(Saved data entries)
/---
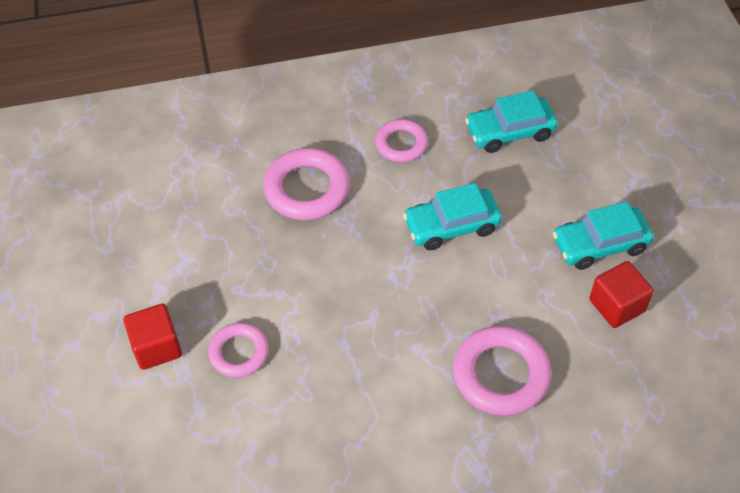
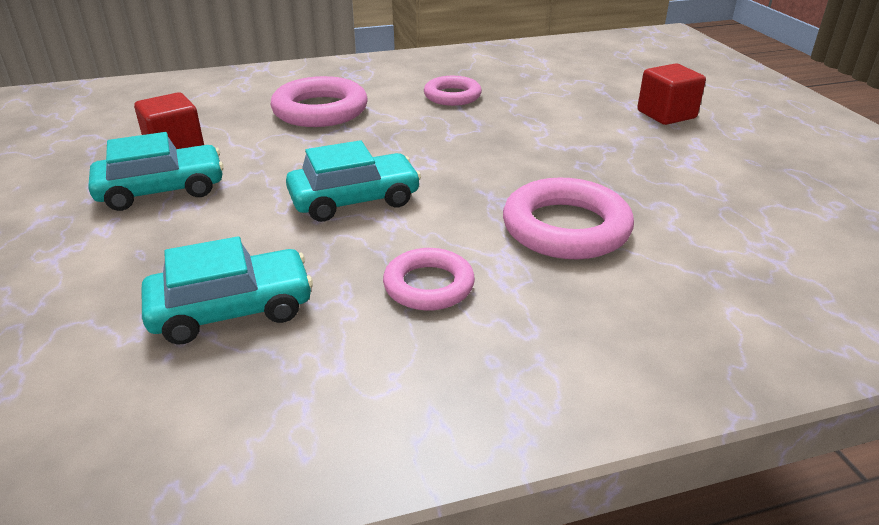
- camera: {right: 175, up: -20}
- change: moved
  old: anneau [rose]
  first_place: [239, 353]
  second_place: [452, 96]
\---
=== Required work ===
Omitting all images, retype each line of the records precisely.

=== Problem solution ===
- camera: {right: 175, up: -20}
- change: moved
  old: anneau [rose]
  first_place: [239, 353]
  second_place: [452, 96]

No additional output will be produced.